▶ [THE TASK]
Go through the entries below and print, exactly, the lines starting at the one with "camera: 145 degrees left, 15 degrees down" and ending at the one with "(526, 312) = (420, 287): pink", keeping both ends and no others.

▶ [INFORMATION]
• • • •

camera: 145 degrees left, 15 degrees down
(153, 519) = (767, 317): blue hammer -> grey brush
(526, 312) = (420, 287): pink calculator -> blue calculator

• • • •

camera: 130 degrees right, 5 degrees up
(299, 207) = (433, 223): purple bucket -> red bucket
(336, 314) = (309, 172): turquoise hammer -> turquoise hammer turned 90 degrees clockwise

• • • •

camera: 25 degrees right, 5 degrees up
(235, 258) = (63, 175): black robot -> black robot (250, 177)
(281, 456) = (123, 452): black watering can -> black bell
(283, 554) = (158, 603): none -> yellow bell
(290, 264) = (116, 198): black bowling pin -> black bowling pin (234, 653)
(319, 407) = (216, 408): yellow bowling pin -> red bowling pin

• • • •

▶ [RESULT FOR THIS EXERCISE]
camera: 145 degrees left, 15 degrees down
(153, 519) = (767, 317): blue hammer -> grey brush
(526, 312) = (420, 287): pink calculator -> blue calculator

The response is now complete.